WORK TO BE COMPLETED – Would you pull out every line of the material that contains the string "camera"?
##### EXERCISE DATA
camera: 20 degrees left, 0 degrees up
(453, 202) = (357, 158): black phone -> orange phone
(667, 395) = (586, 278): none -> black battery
##########
##### EXERCISE DATA
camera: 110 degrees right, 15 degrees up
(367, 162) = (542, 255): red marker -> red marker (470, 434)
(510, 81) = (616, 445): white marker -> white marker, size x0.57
##########
EXPECTED OUTPUT –
camera: 20 degrees left, 0 degrees up
camera: 110 degrees right, 15 degrees up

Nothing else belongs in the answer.